• WHAT IS REQUIRED
Extract every line from the records below that contains the word "purple".

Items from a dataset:
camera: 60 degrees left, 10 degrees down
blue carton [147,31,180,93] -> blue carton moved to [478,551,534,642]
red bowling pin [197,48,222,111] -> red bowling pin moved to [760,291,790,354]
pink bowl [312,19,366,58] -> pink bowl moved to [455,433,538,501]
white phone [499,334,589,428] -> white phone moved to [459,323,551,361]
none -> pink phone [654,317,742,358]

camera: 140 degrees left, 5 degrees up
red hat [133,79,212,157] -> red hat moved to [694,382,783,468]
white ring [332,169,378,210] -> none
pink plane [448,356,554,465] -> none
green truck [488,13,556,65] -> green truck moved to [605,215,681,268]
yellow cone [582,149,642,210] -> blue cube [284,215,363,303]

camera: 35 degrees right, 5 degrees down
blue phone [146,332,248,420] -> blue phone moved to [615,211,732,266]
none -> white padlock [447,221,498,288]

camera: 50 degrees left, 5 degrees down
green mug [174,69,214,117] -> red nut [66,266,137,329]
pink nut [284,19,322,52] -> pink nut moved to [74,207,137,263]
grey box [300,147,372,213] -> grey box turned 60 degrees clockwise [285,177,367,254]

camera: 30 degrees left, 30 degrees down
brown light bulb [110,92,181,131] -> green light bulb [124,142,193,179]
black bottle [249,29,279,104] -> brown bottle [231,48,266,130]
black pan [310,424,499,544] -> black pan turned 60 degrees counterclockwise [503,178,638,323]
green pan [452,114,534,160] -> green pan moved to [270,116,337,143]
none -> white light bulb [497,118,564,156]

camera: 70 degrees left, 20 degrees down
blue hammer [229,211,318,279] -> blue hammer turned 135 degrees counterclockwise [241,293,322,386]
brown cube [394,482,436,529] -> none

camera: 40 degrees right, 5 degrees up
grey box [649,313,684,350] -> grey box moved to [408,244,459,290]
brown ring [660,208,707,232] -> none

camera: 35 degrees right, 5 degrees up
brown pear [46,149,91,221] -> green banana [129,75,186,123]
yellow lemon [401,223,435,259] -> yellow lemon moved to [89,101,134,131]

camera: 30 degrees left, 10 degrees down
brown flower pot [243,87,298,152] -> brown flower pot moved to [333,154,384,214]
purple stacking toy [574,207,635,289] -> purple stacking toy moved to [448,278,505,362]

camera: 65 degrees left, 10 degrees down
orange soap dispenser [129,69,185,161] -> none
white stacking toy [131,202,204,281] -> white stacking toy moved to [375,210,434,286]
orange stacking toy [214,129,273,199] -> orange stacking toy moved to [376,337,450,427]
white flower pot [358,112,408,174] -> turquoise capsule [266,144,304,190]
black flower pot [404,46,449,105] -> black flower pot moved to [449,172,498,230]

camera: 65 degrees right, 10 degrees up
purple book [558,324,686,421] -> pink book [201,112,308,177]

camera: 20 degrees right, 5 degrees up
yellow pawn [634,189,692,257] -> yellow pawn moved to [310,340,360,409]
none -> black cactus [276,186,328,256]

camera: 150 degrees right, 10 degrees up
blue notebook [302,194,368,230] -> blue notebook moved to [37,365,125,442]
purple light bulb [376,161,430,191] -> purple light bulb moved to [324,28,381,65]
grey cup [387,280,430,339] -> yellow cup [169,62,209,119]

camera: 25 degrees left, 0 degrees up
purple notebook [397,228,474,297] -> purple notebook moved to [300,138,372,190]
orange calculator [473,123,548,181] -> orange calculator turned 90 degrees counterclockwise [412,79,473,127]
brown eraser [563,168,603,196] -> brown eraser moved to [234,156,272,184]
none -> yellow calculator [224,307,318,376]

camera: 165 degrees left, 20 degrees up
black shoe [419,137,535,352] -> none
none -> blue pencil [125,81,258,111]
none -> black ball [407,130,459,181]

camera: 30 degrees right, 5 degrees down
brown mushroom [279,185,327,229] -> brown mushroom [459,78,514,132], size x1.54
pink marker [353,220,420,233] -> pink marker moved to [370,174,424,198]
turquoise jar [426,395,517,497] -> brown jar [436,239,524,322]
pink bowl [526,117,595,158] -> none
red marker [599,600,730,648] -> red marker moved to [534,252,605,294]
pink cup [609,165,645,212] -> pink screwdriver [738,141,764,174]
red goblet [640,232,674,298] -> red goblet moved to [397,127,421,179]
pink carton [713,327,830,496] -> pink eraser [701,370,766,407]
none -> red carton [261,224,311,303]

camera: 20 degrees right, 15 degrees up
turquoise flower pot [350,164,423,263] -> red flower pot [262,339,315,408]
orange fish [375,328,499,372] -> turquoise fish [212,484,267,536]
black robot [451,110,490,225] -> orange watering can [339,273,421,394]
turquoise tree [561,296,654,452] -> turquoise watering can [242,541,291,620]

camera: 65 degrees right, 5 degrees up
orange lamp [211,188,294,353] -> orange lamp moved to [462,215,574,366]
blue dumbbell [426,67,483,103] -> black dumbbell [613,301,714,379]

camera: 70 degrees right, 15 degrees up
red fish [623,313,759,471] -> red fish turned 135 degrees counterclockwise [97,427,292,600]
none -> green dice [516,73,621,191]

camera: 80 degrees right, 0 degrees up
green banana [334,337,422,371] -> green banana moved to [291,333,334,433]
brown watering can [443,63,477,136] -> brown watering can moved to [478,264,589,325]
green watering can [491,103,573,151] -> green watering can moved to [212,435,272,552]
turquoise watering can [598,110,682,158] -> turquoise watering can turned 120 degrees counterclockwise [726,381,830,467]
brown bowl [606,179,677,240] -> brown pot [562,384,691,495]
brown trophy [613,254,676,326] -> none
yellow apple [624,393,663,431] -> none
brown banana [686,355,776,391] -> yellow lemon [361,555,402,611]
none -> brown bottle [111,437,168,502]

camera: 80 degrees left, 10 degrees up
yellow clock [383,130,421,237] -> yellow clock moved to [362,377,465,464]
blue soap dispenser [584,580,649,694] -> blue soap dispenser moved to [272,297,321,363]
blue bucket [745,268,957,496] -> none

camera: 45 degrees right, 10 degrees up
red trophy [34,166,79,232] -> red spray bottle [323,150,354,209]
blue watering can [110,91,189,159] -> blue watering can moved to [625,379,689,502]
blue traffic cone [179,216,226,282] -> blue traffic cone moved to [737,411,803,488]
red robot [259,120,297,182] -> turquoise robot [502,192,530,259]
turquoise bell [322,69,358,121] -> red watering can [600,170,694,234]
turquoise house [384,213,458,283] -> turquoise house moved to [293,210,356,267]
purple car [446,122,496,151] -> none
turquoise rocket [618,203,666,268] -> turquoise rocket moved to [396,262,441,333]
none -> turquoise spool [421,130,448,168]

• WORKED SOLUTION
purple stacking toy [574,207,635,289] -> purple stacking toy moved to [448,278,505,362]
purple book [558,324,686,421] -> pink book [201,112,308,177]
purple light bulb [376,161,430,191] -> purple light bulb moved to [324,28,381,65]
purple notebook [397,228,474,297] -> purple notebook moved to [300,138,372,190]
purple car [446,122,496,151] -> none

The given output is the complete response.